TASK INPUTS

-- Opening Marker --

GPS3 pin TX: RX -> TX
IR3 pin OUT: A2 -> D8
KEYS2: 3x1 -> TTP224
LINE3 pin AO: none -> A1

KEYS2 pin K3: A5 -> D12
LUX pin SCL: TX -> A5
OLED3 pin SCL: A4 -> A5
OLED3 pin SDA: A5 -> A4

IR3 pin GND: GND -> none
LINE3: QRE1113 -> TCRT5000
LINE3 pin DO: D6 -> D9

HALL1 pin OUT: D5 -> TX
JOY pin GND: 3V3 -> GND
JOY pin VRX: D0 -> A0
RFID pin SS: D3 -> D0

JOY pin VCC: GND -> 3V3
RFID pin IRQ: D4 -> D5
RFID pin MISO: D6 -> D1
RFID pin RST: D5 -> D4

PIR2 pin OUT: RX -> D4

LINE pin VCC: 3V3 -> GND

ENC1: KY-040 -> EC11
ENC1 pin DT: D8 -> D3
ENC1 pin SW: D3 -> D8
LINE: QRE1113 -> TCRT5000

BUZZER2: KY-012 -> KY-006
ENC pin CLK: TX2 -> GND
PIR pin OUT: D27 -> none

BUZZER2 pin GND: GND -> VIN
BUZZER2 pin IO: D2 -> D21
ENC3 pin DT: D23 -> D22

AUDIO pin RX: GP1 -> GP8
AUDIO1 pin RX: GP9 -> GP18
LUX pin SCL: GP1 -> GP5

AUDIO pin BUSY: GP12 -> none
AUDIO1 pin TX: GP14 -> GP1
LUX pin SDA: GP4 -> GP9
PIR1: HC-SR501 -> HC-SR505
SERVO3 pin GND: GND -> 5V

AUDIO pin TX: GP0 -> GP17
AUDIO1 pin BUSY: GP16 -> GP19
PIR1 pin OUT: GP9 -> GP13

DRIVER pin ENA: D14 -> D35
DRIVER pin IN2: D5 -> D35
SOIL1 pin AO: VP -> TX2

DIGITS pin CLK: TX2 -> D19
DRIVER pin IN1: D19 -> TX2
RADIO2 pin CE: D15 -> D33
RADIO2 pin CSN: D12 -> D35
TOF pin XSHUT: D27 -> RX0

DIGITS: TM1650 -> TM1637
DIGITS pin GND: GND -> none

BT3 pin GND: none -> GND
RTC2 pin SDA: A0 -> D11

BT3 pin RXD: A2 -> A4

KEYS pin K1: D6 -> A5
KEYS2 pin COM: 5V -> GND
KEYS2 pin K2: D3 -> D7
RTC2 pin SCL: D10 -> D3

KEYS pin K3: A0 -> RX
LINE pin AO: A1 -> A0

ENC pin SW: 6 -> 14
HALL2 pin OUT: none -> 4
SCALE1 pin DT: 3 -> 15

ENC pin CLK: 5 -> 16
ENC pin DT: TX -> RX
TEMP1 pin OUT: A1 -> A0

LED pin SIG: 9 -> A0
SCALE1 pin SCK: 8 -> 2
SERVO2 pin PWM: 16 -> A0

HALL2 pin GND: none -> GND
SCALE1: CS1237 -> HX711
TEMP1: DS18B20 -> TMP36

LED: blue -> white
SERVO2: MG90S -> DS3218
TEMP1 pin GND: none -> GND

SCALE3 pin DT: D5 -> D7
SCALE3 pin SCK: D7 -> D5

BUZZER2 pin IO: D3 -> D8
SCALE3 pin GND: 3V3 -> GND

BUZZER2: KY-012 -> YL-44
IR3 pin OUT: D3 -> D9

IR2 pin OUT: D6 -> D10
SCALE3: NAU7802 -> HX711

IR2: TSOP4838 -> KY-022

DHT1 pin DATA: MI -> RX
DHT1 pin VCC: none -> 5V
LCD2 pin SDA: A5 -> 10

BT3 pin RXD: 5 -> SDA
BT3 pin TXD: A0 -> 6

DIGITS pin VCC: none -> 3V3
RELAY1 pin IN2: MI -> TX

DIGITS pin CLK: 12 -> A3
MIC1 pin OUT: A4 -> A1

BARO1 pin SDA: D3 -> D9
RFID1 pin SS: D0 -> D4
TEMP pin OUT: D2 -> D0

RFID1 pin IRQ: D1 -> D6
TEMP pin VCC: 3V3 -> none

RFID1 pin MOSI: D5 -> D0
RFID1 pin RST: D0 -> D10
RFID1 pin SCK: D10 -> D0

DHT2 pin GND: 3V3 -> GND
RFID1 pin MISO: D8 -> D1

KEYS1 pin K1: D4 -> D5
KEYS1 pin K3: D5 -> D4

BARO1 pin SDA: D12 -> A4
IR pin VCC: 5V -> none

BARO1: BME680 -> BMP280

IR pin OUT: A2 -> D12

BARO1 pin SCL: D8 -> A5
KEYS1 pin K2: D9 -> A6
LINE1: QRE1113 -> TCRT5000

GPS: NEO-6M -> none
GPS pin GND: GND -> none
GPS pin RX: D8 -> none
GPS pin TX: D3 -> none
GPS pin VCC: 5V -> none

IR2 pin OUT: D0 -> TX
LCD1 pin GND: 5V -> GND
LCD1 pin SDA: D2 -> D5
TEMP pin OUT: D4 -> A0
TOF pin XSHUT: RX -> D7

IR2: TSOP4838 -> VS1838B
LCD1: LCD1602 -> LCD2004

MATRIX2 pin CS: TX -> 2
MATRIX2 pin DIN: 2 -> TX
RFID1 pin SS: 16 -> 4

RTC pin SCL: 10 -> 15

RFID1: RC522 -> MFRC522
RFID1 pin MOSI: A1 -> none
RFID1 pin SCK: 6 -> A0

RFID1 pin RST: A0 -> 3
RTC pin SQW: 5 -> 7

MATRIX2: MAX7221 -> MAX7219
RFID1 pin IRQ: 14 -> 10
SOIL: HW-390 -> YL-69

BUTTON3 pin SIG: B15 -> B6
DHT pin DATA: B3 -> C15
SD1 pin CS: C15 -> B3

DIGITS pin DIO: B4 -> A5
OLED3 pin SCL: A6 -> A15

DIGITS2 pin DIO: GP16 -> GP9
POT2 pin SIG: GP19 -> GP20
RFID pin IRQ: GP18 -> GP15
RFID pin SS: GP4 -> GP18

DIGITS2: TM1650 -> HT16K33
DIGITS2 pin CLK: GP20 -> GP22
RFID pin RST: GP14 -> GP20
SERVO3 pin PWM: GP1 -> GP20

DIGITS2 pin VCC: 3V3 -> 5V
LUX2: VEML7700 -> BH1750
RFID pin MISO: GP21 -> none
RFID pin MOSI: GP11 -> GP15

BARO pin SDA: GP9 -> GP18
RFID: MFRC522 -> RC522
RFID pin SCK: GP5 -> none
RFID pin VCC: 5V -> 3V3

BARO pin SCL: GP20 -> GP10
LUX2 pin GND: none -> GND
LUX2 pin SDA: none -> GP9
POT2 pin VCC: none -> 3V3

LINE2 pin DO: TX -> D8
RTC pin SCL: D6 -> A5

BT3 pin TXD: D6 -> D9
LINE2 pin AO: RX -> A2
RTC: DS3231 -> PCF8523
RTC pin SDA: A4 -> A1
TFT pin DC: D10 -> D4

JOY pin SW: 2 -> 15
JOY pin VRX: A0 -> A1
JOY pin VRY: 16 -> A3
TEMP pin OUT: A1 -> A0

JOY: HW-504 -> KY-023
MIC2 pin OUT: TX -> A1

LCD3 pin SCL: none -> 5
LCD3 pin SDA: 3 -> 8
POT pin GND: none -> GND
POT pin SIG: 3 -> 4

-- Closing Marker --

EXERCISE DIRECTIONS
Find the line with "OLED3 pin SDA: A5 -> A4" in the material above. Reproduce it and each line after it up to and including the line with "ENC1: KY-040 -> EC11".

SOLUTION FOR THIS PROBLEM
OLED3 pin SDA: A5 -> A4

IR3 pin GND: GND -> none
LINE3: QRE1113 -> TCRT5000
LINE3 pin DO: D6 -> D9

HALL1 pin OUT: D5 -> TX
JOY pin GND: 3V3 -> GND
JOY pin VRX: D0 -> A0
RFID pin SS: D3 -> D0

JOY pin VCC: GND -> 3V3
RFID pin IRQ: D4 -> D5
RFID pin MISO: D6 -> D1
RFID pin RST: D5 -> D4

PIR2 pin OUT: RX -> D4

LINE pin VCC: 3V3 -> GND

ENC1: KY-040 -> EC11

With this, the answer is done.